Work instructions
Please set down the data word for word; images do not go in the copy.

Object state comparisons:
_ _ _ _ _

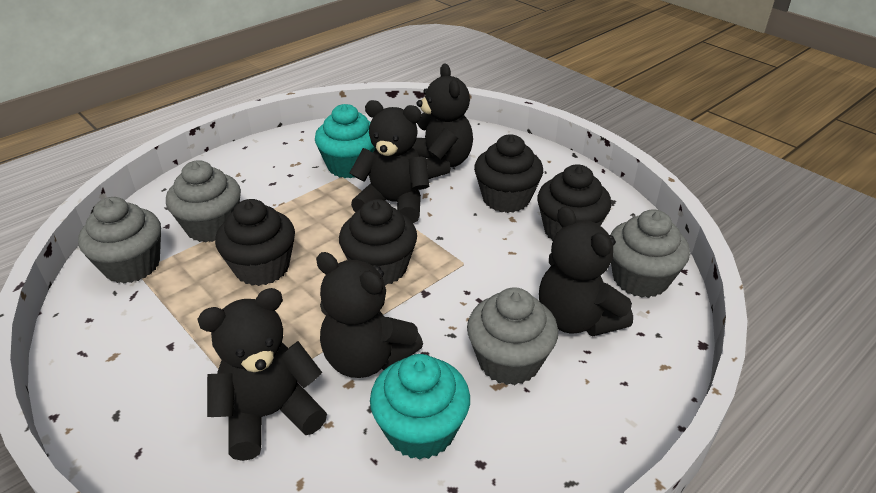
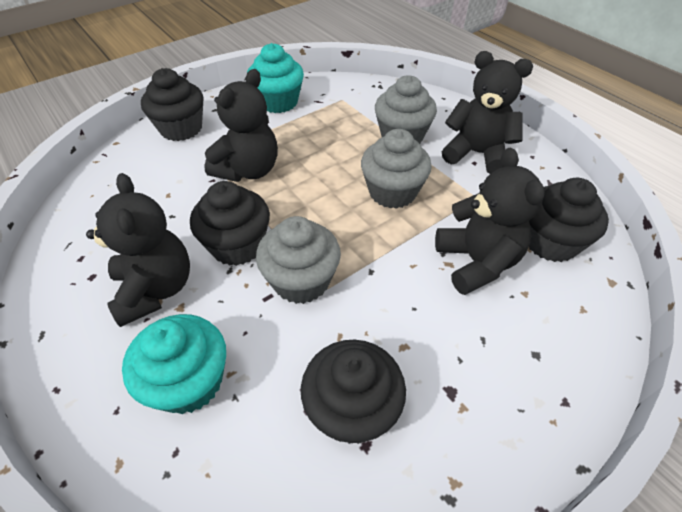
black teddy bear: 5 -> 4
grey cupcake: 4 -> 3

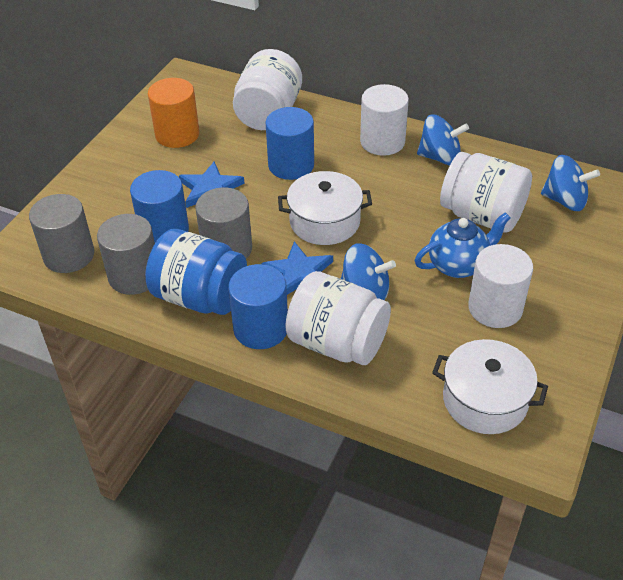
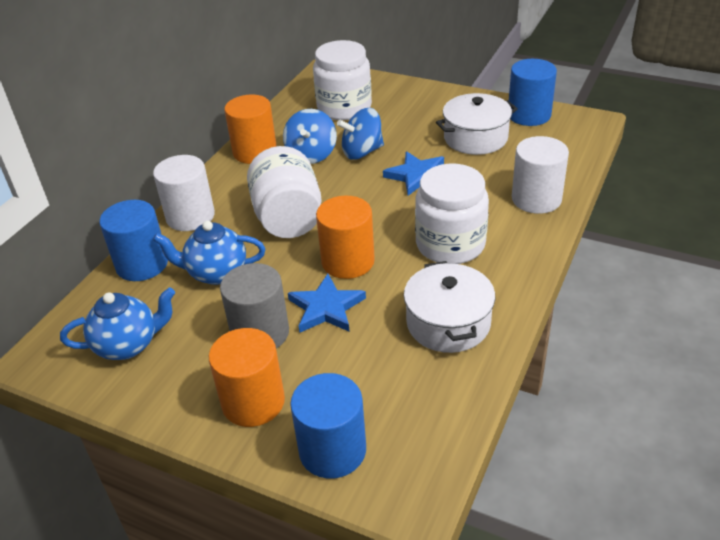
blue jar: 1 -> 0
blue spinning top: 3 -> 2
blue teapot: 1 -> 2
grey cylinder: 3 -> 1
orange cylinder: 1 -> 3

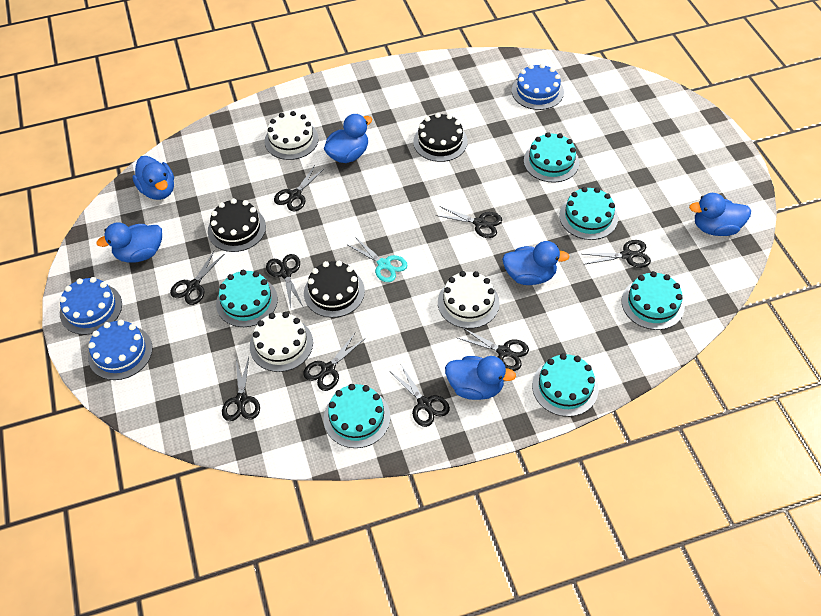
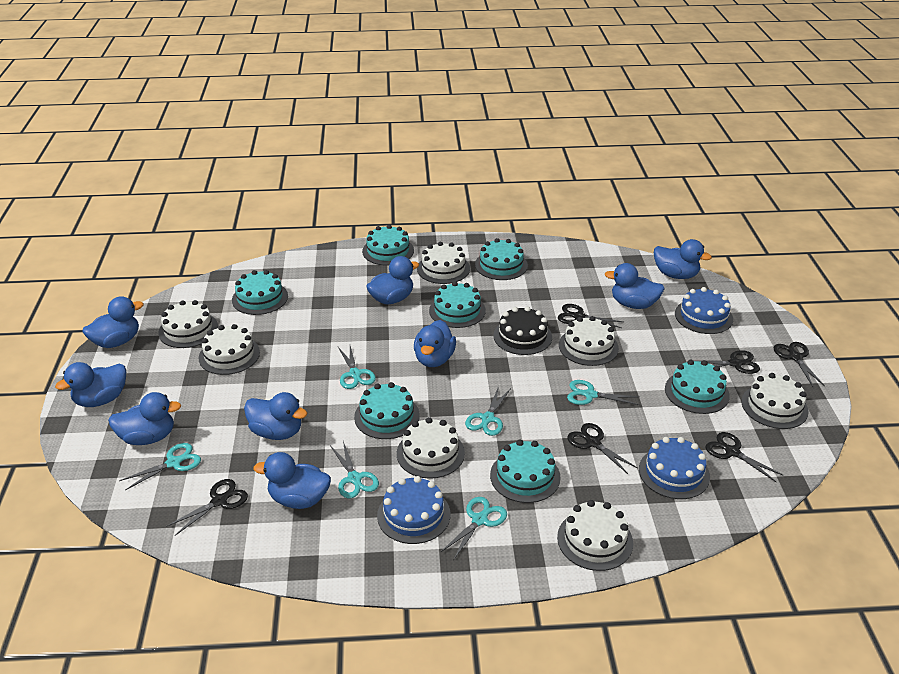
black cake: 3 -> 1
black scissors: 9 -> 6
blue duck: 6 -> 9
turquoise cake: 6 -> 7
turquoise scissors: 1 -> 6
white cake: 3 -> 7

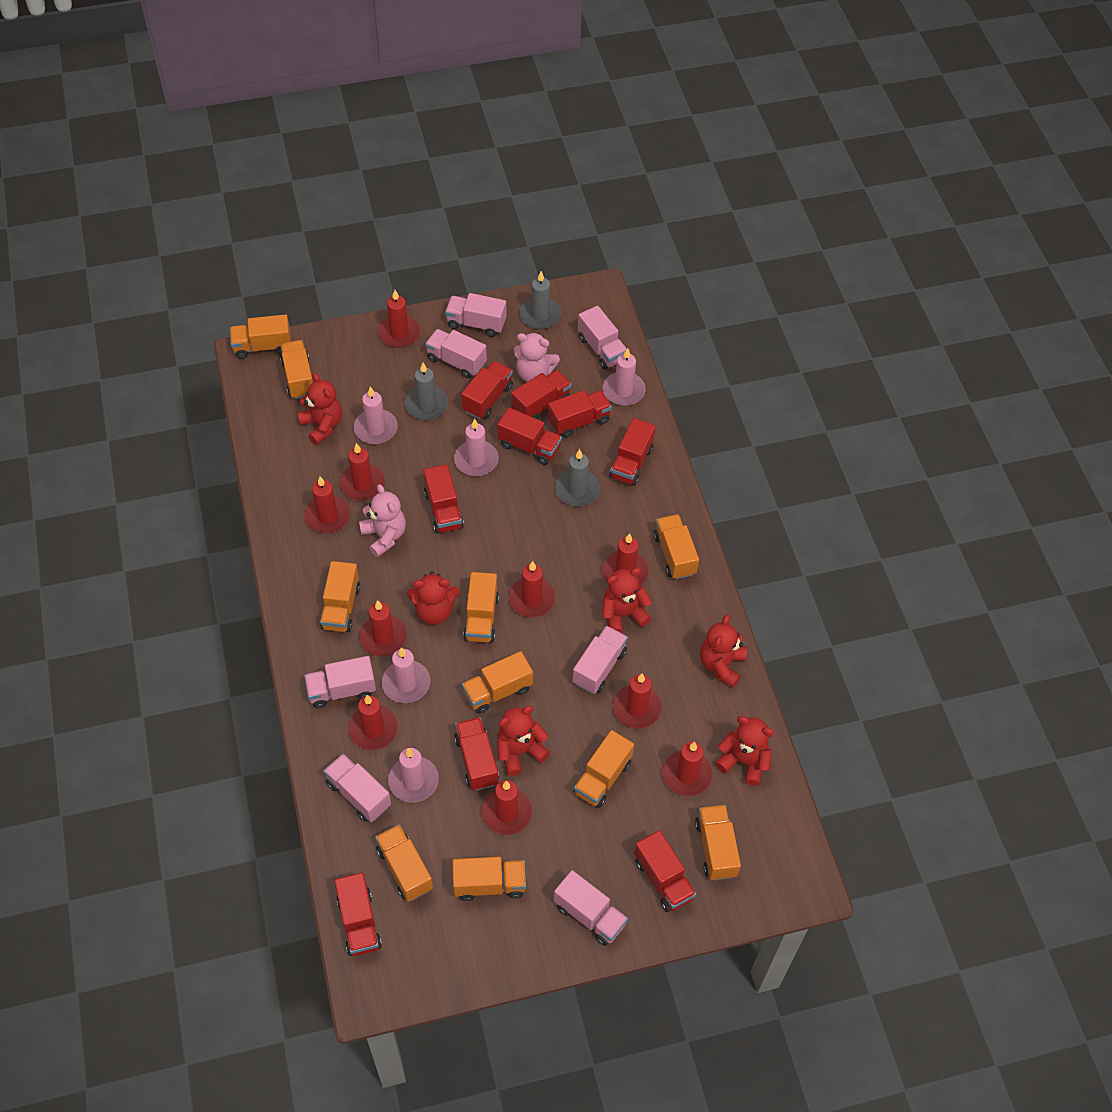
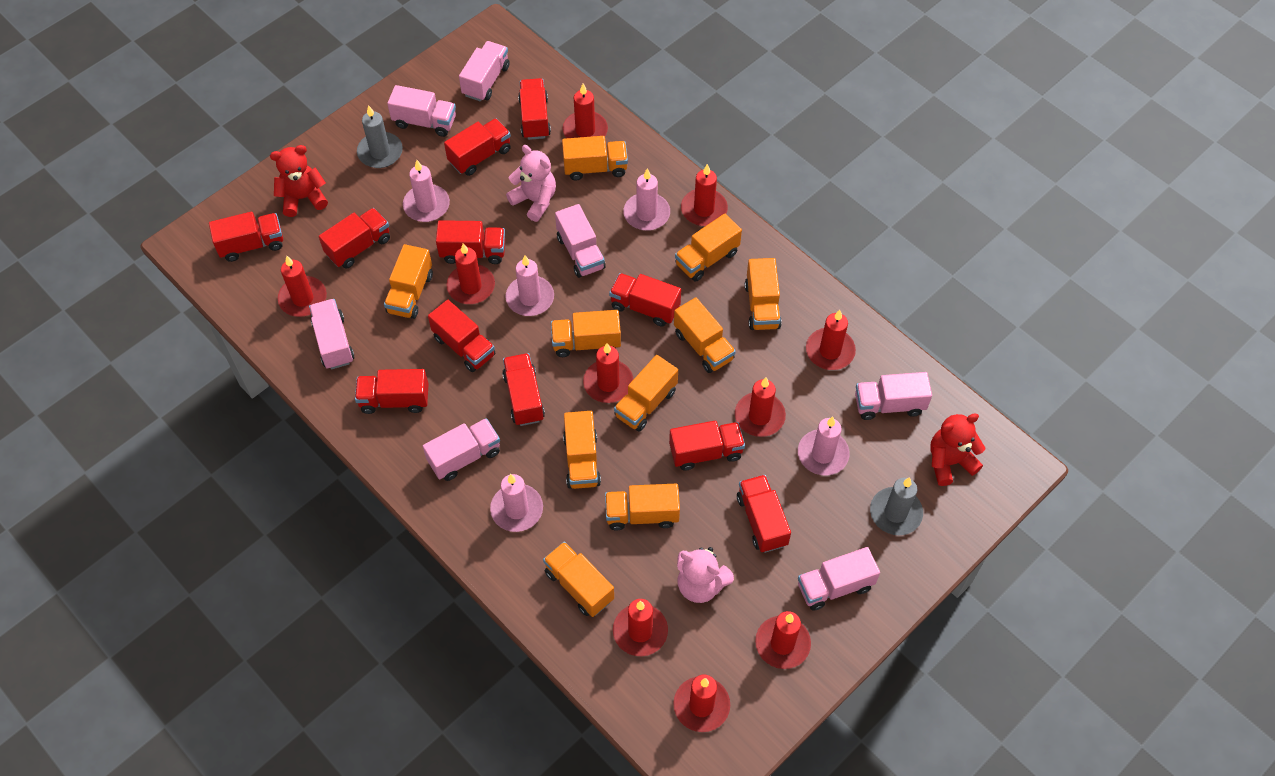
grey candle: 3 -> 2
red teddy bear: 6 -> 2
red truck: 9 -> 11

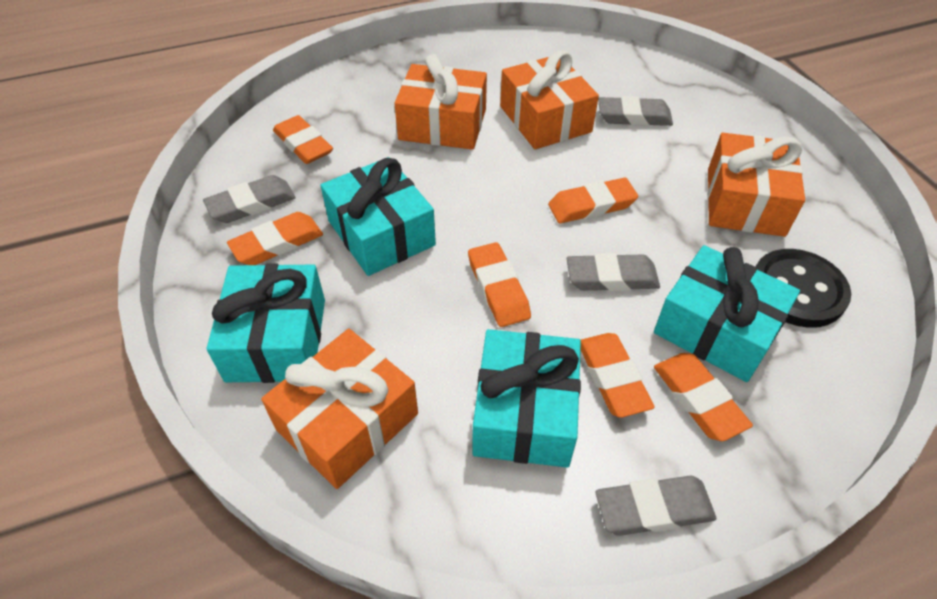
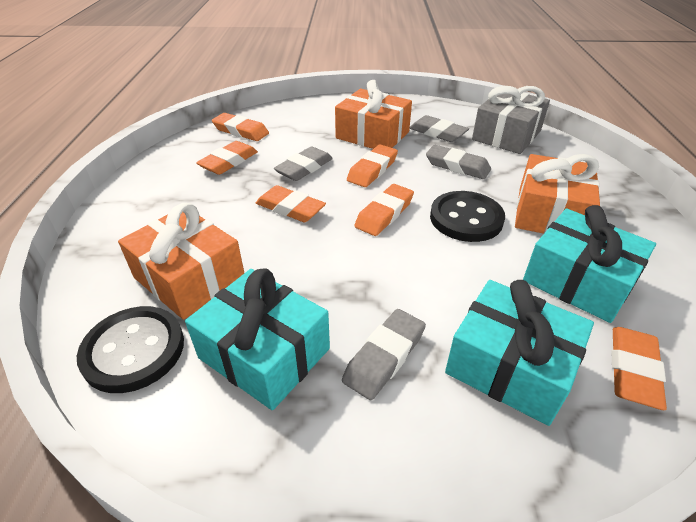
black button: 1 -> 2
grey gift: 0 -> 1
orange gift: 4 -> 3
turquoise gift: 4 -> 3

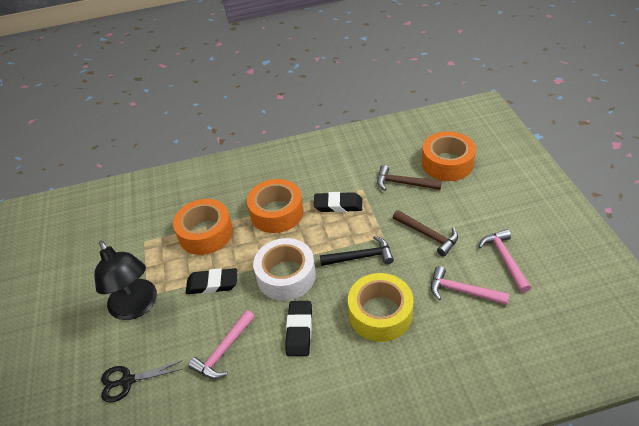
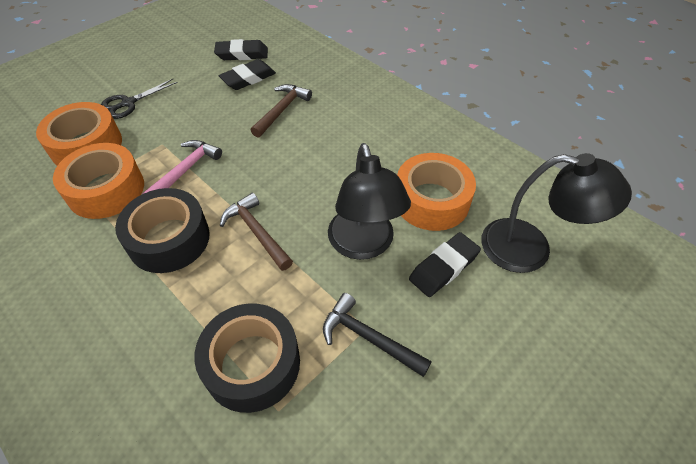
black lamp: 1 -> 2
black tape: 0 -> 2
pink hammer: 3 -> 1
white tape: 1 -> 0
yellow tape: 1 -> 0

_ _ _ _ _

Result of this exercise
black teddy bear: 5 -> 4
grey cupcake: 4 -> 3

blue jar: 1 -> 0
blue spinning top: 3 -> 2
blue teapot: 1 -> 2
grey cylinder: 3 -> 1
orange cylinder: 1 -> 3

black cake: 3 -> 1
black scissors: 9 -> 6
blue duck: 6 -> 9
turquoise cake: 6 -> 7
turquoise scissors: 1 -> 6
white cake: 3 -> 7

grey candle: 3 -> 2
red teddy bear: 6 -> 2
red truck: 9 -> 11

black button: 1 -> 2
grey gift: 0 -> 1
orange gift: 4 -> 3
turquoise gift: 4 -> 3

black lamp: 1 -> 2
black tape: 0 -> 2
pink hammer: 3 -> 1
white tape: 1 -> 0
yellow tape: 1 -> 0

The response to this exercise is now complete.